Records for the exercise:

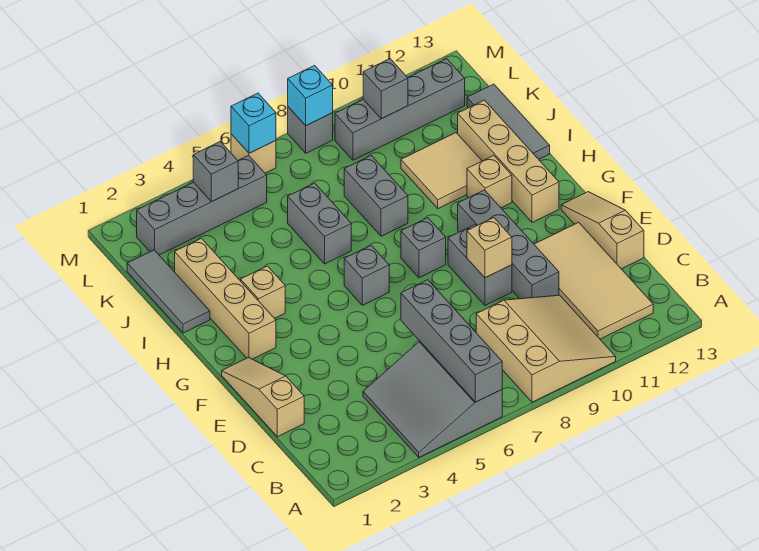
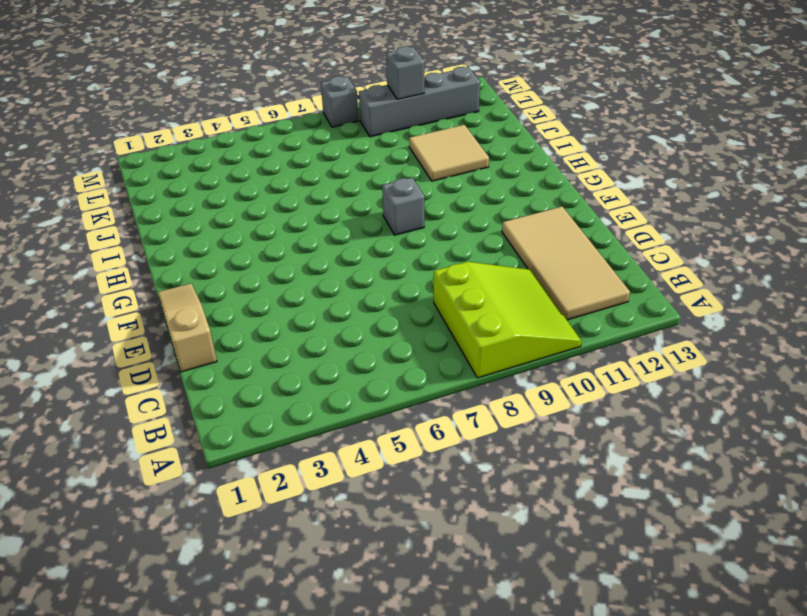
lime slope A8:C10 level 1 top 8 -> tan slope A8:C10 level 1 top 8
none -> grey slope A4:C6 level 1 top 6
none -> grey brick D10:G10 level 1
none -> tan slope D13:F13 level 1 top D

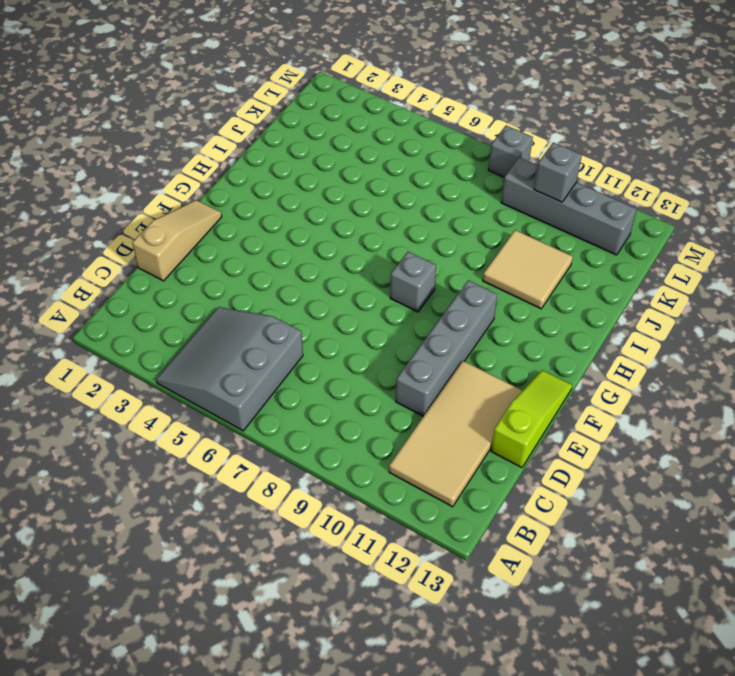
lime slope D13:F13 level 1 top D -> tan slope D13:F13 level 1 top D
none -> tan slope A8:C10 level 1 top 8
none -> grey brick E9:F9 level 1
none -> tan brick G2:J2 level 1

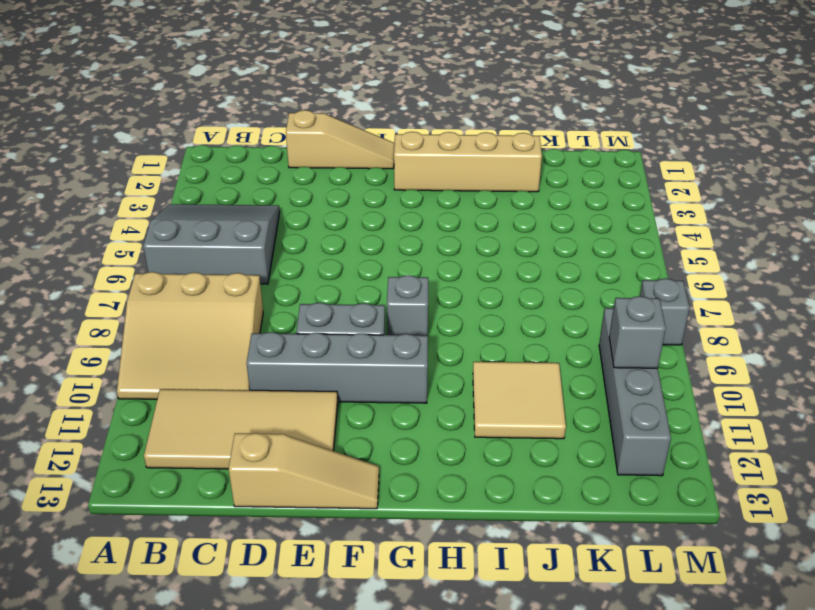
none -> grey brick G6 level 1
none -> tan brick G12:J12 level 1
none -> tan brick H3 level 1

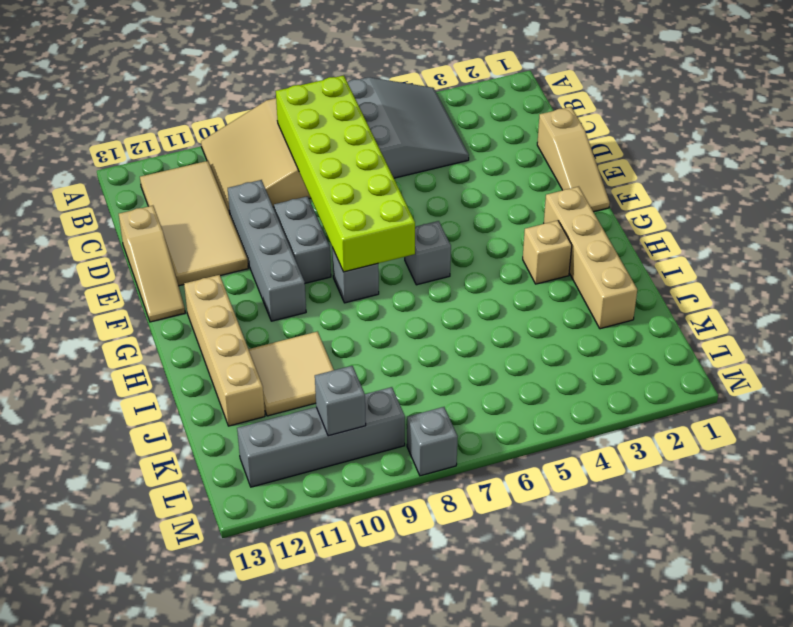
lime brick B7:G8 level 2 -> none
none -> tan brick H11 level 1
none -> grey tile I1:K1 level 1
none -> grey brick I6:J6 level 1

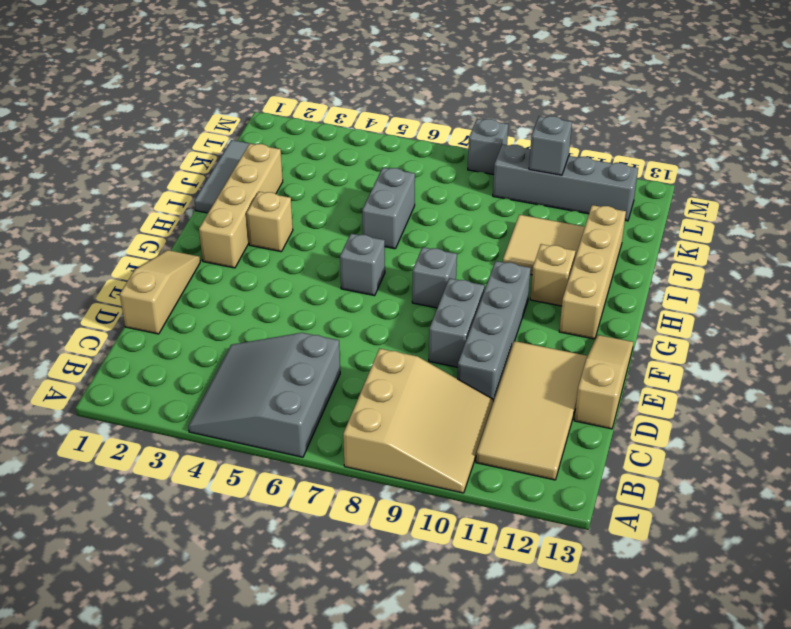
none -> grey brick I8:J8 level 1
none -> grey tile I13:K13 level 1
none -> grey brick L2:L5 level 1

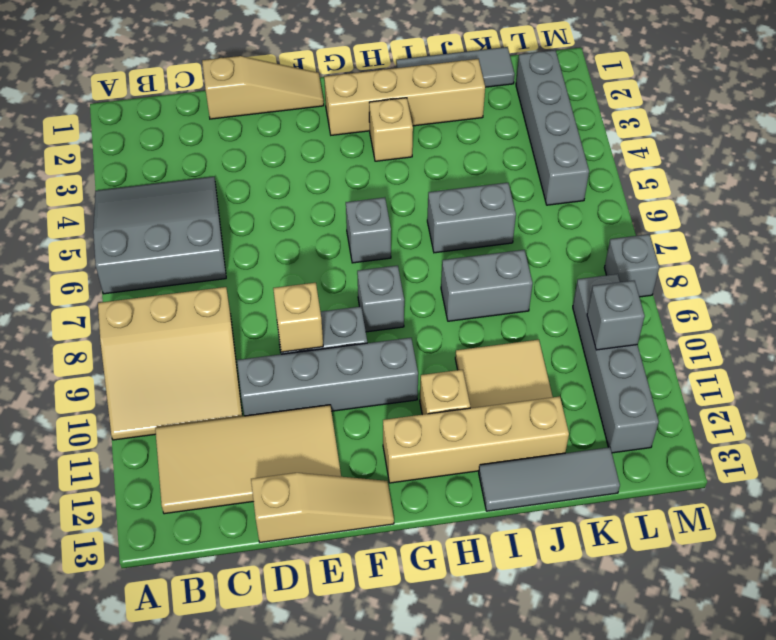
none -> tan brick M6 level 1
none -> grey brick A6:D6 level 2
none -> grey brick L4 level 2

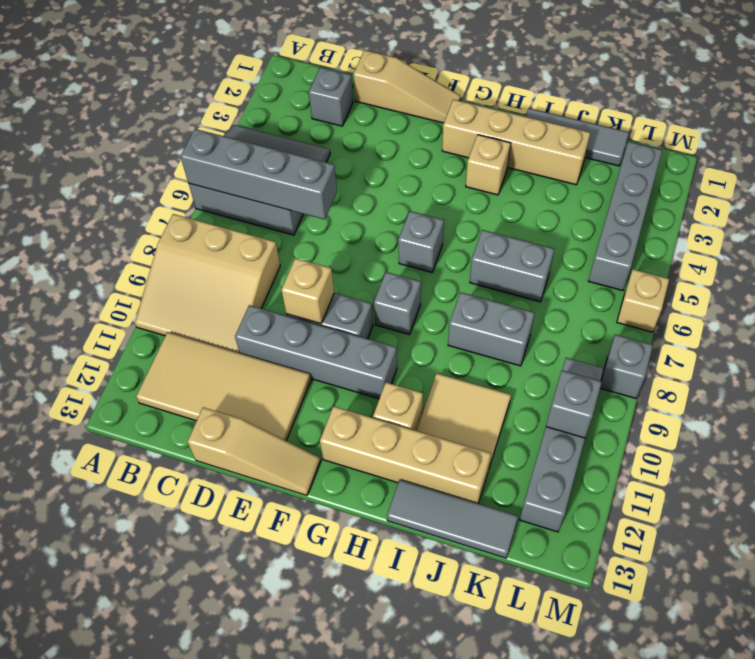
grey brick C2 level 1 -> grey brick L4 level 2
none -> cyan brick M6 level 2
none -> cyan brick M8 level 2

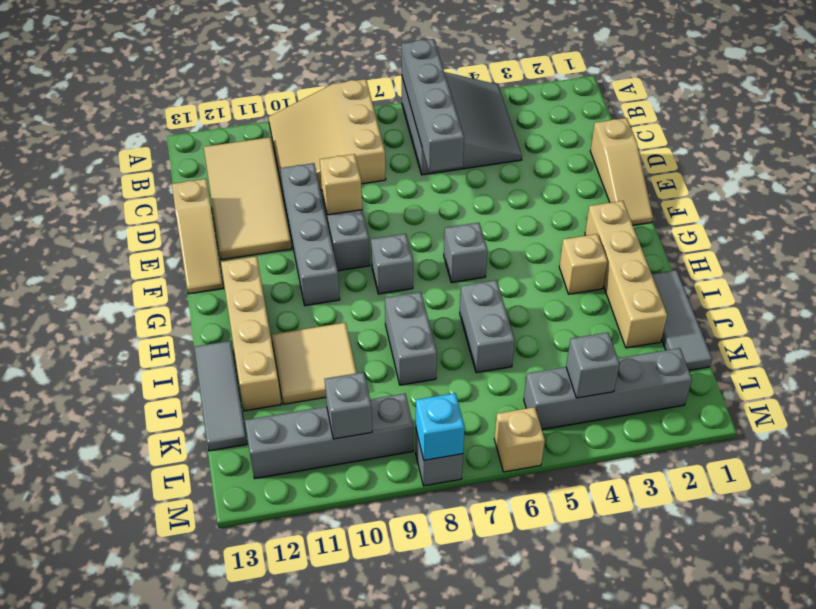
none -> tan brick H11 level 1
none -> cyan brick M6 level 2

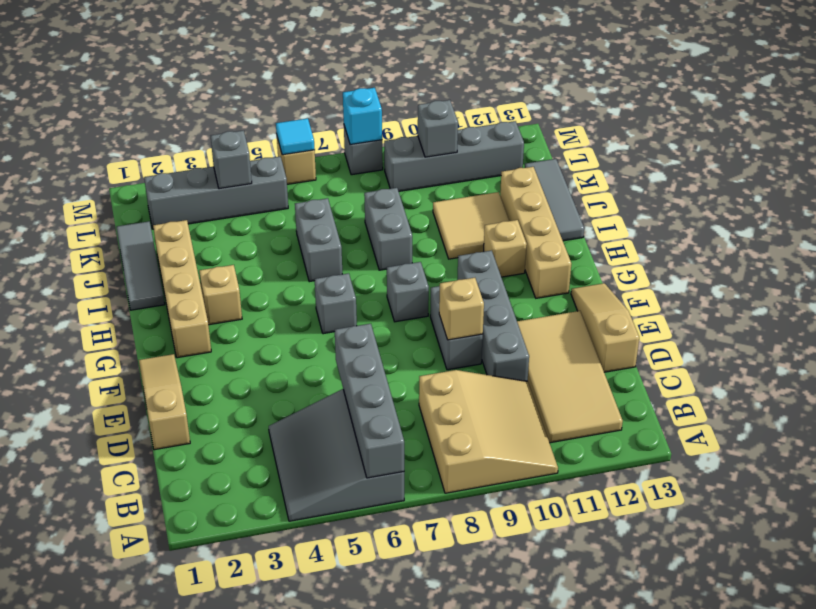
cyan tile M6 level 2 -> cyan brick M6 level 2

Exercise aim: If a line in the listing holds the word "slope", copy it out.

Exercise response:
lime slope A8:C10 level 1 top 8 -> tan slope A8:C10 level 1 top 8
none -> grey slope A4:C6 level 1 top 6
none -> tan slope D13:F13 level 1 top D
lime slope D13:F13 level 1 top D -> tan slope D13:F13 level 1 top D
none -> tan slope A8:C10 level 1 top 8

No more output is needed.